**TASK BRIEF:** Below are the records; restate word for word the lines from the first through the one containing "ENC1 pin SW: D3 -> D6", and only those.

**EXERCISE MATERIALS:**

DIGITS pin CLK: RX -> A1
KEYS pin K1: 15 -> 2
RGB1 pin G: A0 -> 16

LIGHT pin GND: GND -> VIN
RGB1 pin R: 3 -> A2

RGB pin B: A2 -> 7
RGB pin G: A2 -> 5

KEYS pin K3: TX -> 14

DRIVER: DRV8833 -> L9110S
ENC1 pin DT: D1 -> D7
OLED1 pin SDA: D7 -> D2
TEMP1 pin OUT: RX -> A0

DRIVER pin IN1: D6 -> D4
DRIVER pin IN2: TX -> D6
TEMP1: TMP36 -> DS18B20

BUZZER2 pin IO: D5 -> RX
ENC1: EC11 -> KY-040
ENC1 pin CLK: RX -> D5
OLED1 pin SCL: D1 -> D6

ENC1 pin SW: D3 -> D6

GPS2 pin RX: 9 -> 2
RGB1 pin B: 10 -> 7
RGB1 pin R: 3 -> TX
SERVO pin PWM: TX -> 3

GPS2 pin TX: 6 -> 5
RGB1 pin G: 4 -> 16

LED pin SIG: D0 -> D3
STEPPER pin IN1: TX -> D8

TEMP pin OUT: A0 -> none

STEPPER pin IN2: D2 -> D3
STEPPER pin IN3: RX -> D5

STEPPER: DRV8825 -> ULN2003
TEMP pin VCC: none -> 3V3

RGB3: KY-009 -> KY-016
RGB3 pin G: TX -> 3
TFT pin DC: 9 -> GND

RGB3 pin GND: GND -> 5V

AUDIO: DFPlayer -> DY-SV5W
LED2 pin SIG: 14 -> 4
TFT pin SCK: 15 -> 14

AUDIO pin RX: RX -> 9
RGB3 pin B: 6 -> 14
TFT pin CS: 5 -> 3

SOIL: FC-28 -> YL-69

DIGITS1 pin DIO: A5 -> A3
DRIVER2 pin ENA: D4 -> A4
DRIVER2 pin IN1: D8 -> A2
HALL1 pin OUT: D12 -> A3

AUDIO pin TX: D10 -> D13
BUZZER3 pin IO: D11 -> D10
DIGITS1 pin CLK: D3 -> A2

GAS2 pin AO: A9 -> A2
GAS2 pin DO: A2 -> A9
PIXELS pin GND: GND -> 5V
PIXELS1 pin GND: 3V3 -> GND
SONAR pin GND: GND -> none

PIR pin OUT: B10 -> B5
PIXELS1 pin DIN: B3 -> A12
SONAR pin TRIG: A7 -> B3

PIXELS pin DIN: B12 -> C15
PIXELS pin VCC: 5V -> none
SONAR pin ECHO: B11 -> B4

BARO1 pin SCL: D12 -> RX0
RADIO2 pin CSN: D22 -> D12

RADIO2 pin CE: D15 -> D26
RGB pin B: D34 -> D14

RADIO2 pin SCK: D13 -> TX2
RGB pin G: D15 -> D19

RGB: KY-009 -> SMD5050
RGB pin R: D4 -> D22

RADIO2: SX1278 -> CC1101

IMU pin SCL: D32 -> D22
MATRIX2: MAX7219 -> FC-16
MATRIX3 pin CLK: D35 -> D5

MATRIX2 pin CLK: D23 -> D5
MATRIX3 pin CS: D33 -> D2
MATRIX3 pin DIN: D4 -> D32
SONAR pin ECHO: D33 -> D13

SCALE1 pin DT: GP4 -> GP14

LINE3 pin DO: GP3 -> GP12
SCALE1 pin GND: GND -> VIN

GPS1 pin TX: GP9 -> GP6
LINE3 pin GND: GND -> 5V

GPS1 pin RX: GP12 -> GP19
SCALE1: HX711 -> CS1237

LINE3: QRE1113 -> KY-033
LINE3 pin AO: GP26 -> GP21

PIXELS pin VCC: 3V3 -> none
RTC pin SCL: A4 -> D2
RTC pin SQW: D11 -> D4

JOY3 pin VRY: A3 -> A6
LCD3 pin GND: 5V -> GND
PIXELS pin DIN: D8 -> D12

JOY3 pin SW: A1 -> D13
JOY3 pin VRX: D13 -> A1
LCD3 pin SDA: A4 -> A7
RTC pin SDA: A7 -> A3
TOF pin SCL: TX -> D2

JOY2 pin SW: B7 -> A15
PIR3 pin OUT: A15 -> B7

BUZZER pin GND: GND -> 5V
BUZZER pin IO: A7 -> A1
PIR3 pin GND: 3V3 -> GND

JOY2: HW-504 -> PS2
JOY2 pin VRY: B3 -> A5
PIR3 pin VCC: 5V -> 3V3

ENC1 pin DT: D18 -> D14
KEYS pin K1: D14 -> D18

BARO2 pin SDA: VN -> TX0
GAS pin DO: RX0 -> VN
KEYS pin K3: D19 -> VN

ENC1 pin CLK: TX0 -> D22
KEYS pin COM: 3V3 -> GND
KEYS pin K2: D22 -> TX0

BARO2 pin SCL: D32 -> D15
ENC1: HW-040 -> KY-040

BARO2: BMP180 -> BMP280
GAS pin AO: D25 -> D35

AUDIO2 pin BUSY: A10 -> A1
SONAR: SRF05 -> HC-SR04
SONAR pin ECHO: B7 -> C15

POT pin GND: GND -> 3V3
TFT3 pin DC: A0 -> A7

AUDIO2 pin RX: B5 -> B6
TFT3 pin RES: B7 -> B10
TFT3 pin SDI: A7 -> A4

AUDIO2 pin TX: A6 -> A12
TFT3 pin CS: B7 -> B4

**RESULT:**
DIGITS pin CLK: RX -> A1
KEYS pin K1: 15 -> 2
RGB1 pin G: A0 -> 16

LIGHT pin GND: GND -> VIN
RGB1 pin R: 3 -> A2

RGB pin B: A2 -> 7
RGB pin G: A2 -> 5

KEYS pin K3: TX -> 14

DRIVER: DRV8833 -> L9110S
ENC1 pin DT: D1 -> D7
OLED1 pin SDA: D7 -> D2
TEMP1 pin OUT: RX -> A0

DRIVER pin IN1: D6 -> D4
DRIVER pin IN2: TX -> D6
TEMP1: TMP36 -> DS18B20

BUZZER2 pin IO: D5 -> RX
ENC1: EC11 -> KY-040
ENC1 pin CLK: RX -> D5
OLED1 pin SCL: D1 -> D6

ENC1 pin SW: D3 -> D6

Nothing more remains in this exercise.